### Entries supplied

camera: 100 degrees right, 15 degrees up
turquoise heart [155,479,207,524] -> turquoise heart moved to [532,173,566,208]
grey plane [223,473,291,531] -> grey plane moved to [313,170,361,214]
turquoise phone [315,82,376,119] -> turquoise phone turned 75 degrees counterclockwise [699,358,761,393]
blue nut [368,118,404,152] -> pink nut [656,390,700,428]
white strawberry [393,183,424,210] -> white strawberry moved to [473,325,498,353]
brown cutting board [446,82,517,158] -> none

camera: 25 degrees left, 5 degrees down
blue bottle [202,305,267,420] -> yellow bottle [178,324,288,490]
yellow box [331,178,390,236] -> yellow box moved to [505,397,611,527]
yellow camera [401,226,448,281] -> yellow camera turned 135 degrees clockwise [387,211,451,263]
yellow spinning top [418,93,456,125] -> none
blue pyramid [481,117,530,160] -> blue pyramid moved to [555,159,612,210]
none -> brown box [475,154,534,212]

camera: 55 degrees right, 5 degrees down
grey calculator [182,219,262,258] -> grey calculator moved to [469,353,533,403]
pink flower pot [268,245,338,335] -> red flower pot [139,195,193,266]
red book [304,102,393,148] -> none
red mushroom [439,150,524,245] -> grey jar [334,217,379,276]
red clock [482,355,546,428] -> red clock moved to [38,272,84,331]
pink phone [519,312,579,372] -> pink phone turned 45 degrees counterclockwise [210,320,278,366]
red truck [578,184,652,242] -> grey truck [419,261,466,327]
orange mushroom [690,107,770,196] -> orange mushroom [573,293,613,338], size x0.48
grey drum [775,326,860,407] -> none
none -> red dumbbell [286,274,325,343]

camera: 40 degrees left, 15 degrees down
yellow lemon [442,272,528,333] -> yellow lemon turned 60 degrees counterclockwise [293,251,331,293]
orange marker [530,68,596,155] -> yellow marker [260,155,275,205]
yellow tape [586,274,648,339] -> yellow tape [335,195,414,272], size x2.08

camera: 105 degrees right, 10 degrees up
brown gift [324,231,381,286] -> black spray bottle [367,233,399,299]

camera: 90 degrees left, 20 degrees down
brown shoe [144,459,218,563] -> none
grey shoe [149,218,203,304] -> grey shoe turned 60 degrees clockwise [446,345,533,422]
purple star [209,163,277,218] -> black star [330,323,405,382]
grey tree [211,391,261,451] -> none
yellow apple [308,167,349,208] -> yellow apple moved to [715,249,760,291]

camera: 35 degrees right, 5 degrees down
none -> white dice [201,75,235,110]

######

| Aim of the exercise |
Write the data out once more. Keep every word the same.

| Written solution |
camera: 100 degrees right, 15 degrees up
turquoise heart [155,479,207,524] -> turquoise heart moved to [532,173,566,208]
grey plane [223,473,291,531] -> grey plane moved to [313,170,361,214]
turquoise phone [315,82,376,119] -> turquoise phone turned 75 degrees counterclockwise [699,358,761,393]
blue nut [368,118,404,152] -> pink nut [656,390,700,428]
white strawberry [393,183,424,210] -> white strawberry moved to [473,325,498,353]
brown cutting board [446,82,517,158] -> none

camera: 25 degrees left, 5 degrees down
blue bottle [202,305,267,420] -> yellow bottle [178,324,288,490]
yellow box [331,178,390,236] -> yellow box moved to [505,397,611,527]
yellow camera [401,226,448,281] -> yellow camera turned 135 degrees clockwise [387,211,451,263]
yellow spinning top [418,93,456,125] -> none
blue pyramid [481,117,530,160] -> blue pyramid moved to [555,159,612,210]
none -> brown box [475,154,534,212]

camera: 55 degrees right, 5 degrees down
grey calculator [182,219,262,258] -> grey calculator moved to [469,353,533,403]
pink flower pot [268,245,338,335] -> red flower pot [139,195,193,266]
red book [304,102,393,148] -> none
red mushroom [439,150,524,245] -> grey jar [334,217,379,276]
red clock [482,355,546,428] -> red clock moved to [38,272,84,331]
pink phone [519,312,579,372] -> pink phone turned 45 degrees counterclockwise [210,320,278,366]
red truck [578,184,652,242] -> grey truck [419,261,466,327]
orange mushroom [690,107,770,196] -> orange mushroom [573,293,613,338], size x0.48
grey drum [775,326,860,407] -> none
none -> red dumbbell [286,274,325,343]

camera: 40 degrees left, 15 degrees down
yellow lemon [442,272,528,333] -> yellow lemon turned 60 degrees counterclockwise [293,251,331,293]
orange marker [530,68,596,155] -> yellow marker [260,155,275,205]
yellow tape [586,274,648,339] -> yellow tape [335,195,414,272], size x2.08

camera: 105 degrees right, 10 degrees up
brown gift [324,231,381,286] -> black spray bottle [367,233,399,299]

camera: 90 degrees left, 20 degrees down
brown shoe [144,459,218,563] -> none
grey shoe [149,218,203,304] -> grey shoe turned 60 degrees clockwise [446,345,533,422]
purple star [209,163,277,218] -> black star [330,323,405,382]
grey tree [211,391,261,451] -> none
yellow apple [308,167,349,208] -> yellow apple moved to [715,249,760,291]

camera: 35 degrees right, 5 degrees down
none -> white dice [201,75,235,110]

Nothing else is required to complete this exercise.